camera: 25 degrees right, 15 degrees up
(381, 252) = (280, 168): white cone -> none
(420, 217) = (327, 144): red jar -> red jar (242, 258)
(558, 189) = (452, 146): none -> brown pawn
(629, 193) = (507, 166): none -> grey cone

What you have to do: Line by line, output the listing above without alteration.

Solution to this problem:
camera: 25 degrees right, 15 degrees up
(381, 252) = (280, 168): white cone -> none
(420, 217) = (327, 144): red jar -> red jar (242, 258)
(558, 189) = (452, 146): none -> brown pawn
(629, 193) = (507, 166): none -> grey cone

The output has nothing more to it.